→ TASK DIRECTIONS:
Output the lines below exactly, please, from the first line until the line with "none -> brown round brick H5 level 1", counting both.

[Object state comparisons]
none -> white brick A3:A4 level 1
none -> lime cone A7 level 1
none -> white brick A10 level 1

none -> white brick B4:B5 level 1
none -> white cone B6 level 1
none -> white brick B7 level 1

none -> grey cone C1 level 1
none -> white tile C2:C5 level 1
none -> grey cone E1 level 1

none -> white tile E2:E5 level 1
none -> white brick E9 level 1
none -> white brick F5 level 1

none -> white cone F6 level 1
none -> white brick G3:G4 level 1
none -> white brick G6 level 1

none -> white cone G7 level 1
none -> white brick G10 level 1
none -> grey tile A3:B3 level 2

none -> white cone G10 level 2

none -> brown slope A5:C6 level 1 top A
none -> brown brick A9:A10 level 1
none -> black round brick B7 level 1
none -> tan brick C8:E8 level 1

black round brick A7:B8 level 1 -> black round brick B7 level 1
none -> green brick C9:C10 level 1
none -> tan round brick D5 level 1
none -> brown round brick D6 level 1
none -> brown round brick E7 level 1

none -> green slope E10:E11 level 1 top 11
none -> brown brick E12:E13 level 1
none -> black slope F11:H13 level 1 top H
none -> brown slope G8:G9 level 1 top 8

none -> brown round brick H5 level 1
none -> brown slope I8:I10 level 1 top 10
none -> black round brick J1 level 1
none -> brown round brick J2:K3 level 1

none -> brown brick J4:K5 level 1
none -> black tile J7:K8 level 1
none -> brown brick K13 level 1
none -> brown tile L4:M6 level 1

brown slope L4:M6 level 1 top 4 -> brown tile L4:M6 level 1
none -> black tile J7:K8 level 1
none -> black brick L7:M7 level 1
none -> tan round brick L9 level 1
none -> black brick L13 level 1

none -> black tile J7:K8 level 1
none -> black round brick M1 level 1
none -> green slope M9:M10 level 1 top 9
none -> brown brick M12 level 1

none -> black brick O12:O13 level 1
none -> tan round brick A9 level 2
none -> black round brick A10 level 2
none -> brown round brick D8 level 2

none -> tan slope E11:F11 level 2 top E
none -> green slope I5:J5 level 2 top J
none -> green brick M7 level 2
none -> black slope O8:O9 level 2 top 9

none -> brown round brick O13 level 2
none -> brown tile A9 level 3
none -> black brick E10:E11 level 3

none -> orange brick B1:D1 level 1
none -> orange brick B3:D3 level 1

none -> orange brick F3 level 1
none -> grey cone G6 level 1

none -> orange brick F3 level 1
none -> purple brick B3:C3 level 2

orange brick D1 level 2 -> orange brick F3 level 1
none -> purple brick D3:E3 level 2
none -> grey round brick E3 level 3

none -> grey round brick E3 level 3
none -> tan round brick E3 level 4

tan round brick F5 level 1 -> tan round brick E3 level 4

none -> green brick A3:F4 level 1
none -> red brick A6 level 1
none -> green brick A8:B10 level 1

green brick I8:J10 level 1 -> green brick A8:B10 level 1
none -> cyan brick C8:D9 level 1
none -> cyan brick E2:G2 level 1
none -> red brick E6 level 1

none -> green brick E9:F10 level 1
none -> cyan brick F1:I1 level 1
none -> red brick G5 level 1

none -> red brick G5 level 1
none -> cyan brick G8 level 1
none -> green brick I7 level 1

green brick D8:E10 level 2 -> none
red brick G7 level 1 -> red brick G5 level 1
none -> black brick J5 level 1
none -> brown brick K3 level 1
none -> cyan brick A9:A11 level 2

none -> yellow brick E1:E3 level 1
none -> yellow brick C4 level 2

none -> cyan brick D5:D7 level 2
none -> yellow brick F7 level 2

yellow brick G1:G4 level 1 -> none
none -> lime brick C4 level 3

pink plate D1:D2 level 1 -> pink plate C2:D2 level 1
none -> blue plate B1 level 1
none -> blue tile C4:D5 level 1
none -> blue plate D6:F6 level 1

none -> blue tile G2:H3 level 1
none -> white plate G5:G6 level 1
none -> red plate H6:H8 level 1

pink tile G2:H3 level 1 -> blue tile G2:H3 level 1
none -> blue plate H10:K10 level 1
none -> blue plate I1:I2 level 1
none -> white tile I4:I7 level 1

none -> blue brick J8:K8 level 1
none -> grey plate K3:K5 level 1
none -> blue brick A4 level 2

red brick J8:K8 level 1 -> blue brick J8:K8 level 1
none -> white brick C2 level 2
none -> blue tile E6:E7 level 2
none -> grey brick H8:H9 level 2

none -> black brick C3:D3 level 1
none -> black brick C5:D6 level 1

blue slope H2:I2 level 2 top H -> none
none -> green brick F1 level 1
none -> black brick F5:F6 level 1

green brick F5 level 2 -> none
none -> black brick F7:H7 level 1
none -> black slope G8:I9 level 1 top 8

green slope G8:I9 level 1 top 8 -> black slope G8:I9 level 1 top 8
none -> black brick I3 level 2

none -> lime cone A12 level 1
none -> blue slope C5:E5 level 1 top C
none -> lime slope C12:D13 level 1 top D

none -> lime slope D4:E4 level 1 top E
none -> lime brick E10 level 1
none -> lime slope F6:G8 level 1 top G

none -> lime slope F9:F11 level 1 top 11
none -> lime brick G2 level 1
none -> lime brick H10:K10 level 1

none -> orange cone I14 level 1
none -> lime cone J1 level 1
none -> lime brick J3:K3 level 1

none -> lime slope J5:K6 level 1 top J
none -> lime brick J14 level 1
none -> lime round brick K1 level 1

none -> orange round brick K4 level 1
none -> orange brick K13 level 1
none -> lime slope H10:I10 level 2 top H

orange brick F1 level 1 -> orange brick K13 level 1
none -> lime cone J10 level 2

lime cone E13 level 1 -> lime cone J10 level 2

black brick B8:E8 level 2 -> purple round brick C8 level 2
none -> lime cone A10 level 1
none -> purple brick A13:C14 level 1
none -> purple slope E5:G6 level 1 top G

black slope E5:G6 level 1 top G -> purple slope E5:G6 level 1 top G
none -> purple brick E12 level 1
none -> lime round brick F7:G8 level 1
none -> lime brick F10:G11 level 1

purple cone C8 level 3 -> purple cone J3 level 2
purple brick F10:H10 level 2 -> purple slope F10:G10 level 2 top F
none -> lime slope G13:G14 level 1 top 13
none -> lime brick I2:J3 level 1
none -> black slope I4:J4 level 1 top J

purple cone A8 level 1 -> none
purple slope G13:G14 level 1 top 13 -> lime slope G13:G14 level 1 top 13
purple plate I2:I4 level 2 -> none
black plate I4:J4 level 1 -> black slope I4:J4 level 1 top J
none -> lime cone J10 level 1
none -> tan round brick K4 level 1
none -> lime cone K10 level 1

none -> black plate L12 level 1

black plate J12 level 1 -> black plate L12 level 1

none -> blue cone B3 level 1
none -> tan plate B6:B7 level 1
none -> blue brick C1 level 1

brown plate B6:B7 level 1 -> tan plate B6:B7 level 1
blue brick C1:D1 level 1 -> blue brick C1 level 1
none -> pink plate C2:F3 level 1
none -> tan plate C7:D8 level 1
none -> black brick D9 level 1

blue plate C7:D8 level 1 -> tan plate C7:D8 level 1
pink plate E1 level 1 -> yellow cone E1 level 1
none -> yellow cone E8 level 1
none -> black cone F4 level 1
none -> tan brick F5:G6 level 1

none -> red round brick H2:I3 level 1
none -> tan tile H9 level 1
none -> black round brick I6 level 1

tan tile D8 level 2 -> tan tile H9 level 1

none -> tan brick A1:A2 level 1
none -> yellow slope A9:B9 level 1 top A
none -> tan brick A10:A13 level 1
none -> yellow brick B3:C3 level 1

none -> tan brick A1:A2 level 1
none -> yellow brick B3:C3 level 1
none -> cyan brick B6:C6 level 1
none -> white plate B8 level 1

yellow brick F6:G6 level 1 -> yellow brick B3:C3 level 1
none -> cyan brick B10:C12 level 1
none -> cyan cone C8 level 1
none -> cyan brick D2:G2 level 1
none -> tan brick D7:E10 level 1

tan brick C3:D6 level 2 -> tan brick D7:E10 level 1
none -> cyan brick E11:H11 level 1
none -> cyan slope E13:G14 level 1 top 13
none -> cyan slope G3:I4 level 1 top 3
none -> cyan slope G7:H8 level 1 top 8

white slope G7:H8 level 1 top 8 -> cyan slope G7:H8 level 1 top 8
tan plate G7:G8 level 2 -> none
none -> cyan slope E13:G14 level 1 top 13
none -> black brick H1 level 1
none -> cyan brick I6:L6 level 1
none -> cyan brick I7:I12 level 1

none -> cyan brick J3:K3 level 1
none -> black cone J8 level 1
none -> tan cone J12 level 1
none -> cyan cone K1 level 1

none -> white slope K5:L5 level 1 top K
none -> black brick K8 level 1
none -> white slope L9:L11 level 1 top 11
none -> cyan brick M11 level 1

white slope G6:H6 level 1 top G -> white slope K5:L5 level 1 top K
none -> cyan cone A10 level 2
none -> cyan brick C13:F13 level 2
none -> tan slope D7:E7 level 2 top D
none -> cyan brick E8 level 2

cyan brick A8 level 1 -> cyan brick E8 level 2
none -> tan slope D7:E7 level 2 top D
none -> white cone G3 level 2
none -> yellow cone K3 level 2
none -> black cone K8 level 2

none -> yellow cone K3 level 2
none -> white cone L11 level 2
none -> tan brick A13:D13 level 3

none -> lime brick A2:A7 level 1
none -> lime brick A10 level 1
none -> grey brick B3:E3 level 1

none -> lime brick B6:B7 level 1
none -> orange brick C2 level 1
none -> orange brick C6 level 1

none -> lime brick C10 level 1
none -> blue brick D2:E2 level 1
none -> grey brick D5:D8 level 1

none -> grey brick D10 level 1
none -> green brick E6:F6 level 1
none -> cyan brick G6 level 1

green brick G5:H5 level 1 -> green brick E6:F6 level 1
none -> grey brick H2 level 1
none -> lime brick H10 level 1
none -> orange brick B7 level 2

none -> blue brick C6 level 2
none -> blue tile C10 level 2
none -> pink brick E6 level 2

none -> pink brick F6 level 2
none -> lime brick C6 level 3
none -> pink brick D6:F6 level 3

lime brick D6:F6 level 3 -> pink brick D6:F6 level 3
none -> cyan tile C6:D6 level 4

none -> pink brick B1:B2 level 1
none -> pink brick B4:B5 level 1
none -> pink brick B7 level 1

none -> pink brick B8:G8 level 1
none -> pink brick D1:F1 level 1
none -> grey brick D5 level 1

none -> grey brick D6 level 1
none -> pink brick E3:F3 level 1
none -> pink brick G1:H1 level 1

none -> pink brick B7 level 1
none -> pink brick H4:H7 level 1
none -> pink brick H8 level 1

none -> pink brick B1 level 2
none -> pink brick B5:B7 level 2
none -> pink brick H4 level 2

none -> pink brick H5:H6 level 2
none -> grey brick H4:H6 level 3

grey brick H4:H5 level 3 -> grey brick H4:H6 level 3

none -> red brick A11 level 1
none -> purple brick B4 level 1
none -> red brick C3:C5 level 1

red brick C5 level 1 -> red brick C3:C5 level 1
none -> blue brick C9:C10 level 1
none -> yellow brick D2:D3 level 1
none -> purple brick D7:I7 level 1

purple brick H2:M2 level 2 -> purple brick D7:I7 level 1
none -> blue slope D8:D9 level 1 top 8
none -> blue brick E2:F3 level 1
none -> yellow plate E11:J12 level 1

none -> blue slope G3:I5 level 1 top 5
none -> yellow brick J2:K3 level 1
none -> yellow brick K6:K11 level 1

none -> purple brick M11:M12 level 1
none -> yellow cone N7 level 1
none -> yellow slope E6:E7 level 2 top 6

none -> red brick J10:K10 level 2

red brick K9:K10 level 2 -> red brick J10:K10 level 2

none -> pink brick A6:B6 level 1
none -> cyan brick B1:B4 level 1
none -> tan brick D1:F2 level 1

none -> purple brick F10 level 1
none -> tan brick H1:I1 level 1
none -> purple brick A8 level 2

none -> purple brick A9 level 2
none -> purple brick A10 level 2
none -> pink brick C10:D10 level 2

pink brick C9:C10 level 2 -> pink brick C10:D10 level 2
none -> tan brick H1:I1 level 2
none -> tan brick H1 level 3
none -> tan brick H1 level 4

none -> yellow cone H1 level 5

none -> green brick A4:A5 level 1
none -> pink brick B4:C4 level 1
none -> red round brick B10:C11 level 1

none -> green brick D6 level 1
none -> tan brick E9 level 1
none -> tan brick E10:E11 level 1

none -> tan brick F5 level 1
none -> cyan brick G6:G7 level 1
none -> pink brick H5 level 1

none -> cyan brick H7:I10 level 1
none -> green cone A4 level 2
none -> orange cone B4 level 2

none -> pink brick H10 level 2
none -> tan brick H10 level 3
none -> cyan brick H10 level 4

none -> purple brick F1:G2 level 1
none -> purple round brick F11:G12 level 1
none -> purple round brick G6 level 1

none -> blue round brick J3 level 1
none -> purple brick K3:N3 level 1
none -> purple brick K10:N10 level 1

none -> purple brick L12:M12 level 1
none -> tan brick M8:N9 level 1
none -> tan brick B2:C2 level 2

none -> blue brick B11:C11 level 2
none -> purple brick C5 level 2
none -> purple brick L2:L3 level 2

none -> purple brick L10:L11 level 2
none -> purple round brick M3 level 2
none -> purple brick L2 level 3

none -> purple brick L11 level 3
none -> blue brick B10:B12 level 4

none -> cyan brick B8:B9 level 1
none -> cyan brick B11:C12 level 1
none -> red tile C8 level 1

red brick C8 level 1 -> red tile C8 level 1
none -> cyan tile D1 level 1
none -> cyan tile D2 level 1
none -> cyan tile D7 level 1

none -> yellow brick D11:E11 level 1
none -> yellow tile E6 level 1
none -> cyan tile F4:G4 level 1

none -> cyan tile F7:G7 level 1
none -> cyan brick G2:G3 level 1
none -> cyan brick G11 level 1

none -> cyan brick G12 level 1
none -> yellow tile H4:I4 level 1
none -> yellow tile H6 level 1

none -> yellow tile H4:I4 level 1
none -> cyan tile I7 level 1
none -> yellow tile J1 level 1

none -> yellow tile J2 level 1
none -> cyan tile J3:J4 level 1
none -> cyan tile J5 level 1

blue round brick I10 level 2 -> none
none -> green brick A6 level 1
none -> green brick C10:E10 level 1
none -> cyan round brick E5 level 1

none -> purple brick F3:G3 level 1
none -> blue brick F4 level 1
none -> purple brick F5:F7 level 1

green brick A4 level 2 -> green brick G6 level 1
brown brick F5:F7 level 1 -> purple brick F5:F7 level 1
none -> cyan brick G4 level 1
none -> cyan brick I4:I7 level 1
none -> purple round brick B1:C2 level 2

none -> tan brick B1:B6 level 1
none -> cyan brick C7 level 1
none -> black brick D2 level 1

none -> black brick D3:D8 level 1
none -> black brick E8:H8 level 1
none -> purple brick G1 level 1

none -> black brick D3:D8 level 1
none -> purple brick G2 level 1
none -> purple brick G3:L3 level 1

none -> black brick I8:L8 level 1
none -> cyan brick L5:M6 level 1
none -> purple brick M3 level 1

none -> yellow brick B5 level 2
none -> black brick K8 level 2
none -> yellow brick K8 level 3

→ EXPECTED ANSWER:
none -> white brick A3:A4 level 1
none -> lime cone A7 level 1
none -> white brick A10 level 1

none -> white brick B4:B5 level 1
none -> white cone B6 level 1
none -> white brick B7 level 1

none -> grey cone C1 level 1
none -> white tile C2:C5 level 1
none -> grey cone E1 level 1

none -> white tile E2:E5 level 1
none -> white brick E9 level 1
none -> white brick F5 level 1

none -> white cone F6 level 1
none -> white brick G3:G4 level 1
none -> white brick G6 level 1

none -> white cone G7 level 1
none -> white brick G10 level 1
none -> grey tile A3:B3 level 2

none -> white cone G10 level 2

none -> brown slope A5:C6 level 1 top A
none -> brown brick A9:A10 level 1
none -> black round brick B7 level 1
none -> tan brick C8:E8 level 1

black round brick A7:B8 level 1 -> black round brick B7 level 1
none -> green brick C9:C10 level 1
none -> tan round brick D5 level 1
none -> brown round brick D6 level 1
none -> brown round brick E7 level 1

none -> green slope E10:E11 level 1 top 11
none -> brown brick E12:E13 level 1
none -> black slope F11:H13 level 1 top H
none -> brown slope G8:G9 level 1 top 8

none -> brown round brick H5 level 1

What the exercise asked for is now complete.